#### [Exercise]
In the records below, the line with "(659, 295) = (441, 163): none" opens the range and the line with "(823, 385) = (685, 232): none -> white spool" closes it; print that range exactly and nothing else.

#### [Stored records]
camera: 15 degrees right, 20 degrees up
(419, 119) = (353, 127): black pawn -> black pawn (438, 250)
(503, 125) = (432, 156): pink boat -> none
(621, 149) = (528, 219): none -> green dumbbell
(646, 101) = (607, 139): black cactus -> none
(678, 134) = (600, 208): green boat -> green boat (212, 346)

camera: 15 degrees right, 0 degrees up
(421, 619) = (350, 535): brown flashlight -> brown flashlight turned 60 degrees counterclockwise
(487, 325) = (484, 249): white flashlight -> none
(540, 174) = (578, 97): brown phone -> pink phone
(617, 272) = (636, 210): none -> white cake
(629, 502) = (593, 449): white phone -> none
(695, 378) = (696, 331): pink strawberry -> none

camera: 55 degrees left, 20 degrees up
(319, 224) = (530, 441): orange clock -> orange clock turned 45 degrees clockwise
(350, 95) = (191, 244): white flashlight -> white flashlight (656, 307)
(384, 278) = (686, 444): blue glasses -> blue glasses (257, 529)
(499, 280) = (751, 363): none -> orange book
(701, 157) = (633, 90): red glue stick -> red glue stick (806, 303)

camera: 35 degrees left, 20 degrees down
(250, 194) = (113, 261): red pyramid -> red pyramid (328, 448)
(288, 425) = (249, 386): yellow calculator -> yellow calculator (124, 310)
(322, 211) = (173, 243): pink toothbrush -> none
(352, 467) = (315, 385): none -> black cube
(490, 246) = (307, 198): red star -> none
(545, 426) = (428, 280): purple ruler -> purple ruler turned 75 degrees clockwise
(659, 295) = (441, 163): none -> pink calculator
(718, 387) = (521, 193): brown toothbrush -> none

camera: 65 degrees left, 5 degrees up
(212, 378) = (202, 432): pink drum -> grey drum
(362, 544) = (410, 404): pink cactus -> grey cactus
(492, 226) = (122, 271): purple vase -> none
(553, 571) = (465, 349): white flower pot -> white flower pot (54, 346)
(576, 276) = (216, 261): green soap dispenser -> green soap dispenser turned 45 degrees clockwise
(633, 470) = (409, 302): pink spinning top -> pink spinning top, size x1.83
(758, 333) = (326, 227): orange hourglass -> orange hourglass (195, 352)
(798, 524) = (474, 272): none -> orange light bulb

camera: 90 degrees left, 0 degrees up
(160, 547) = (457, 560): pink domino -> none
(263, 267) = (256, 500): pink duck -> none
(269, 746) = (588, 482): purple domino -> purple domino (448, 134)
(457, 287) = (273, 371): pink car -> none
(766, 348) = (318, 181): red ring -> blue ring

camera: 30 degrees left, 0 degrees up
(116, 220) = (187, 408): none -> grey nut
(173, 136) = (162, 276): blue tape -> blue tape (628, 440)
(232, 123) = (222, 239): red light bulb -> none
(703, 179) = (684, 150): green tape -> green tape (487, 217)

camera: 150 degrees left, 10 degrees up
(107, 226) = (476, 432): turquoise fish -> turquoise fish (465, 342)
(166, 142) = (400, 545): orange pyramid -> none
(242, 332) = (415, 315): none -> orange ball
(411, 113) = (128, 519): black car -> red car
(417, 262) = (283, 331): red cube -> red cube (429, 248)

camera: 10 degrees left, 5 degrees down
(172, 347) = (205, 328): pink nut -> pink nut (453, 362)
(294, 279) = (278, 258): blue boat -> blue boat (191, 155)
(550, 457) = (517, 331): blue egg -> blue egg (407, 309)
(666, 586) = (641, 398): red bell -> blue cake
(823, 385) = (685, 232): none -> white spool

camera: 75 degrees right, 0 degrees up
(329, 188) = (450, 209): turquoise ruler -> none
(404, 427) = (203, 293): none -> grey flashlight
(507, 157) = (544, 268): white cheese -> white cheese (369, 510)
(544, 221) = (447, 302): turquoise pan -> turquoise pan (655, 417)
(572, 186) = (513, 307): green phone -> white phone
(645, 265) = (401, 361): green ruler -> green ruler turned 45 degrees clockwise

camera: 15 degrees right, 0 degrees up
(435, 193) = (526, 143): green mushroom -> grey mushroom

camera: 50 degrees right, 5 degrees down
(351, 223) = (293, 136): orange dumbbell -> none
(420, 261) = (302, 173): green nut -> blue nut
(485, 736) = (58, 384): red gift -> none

#### [Solution to the exercise]
(659, 295) = (441, 163): none -> pink calculator
(718, 387) = (521, 193): brown toothbrush -> none

camera: 65 degrees left, 5 degrees up
(212, 378) = (202, 432): pink drum -> grey drum
(362, 544) = (410, 404): pink cactus -> grey cactus
(492, 226) = (122, 271): purple vase -> none
(553, 571) = (465, 349): white flower pot -> white flower pot (54, 346)
(576, 276) = (216, 261): green soap dispenser -> green soap dispenser turned 45 degrees clockwise
(633, 470) = (409, 302): pink spinning top -> pink spinning top, size x1.83
(758, 333) = (326, 227): orange hourglass -> orange hourglass (195, 352)
(798, 524) = (474, 272): none -> orange light bulb

camera: 90 degrees left, 0 degrees up
(160, 547) = (457, 560): pink domino -> none
(263, 267) = (256, 500): pink duck -> none
(269, 746) = (588, 482): purple domino -> purple domino (448, 134)
(457, 287) = (273, 371): pink car -> none
(766, 348) = (318, 181): red ring -> blue ring

camera: 30 degrees left, 0 degrees up
(116, 220) = (187, 408): none -> grey nut
(173, 136) = (162, 276): blue tape -> blue tape (628, 440)
(232, 123) = (222, 239): red light bulb -> none
(703, 179) = (684, 150): green tape -> green tape (487, 217)

camera: 150 degrees left, 10 degrees up
(107, 226) = (476, 432): turquoise fish -> turquoise fish (465, 342)
(166, 142) = (400, 545): orange pyramid -> none
(242, 332) = (415, 315): none -> orange ball
(411, 113) = (128, 519): black car -> red car
(417, 262) = (283, 331): red cube -> red cube (429, 248)

camera: 10 degrees left, 5 degrees down
(172, 347) = (205, 328): pink nut -> pink nut (453, 362)
(294, 279) = (278, 258): blue boat -> blue boat (191, 155)
(550, 457) = (517, 331): blue egg -> blue egg (407, 309)
(666, 586) = (641, 398): red bell -> blue cake
(823, 385) = (685, 232): none -> white spool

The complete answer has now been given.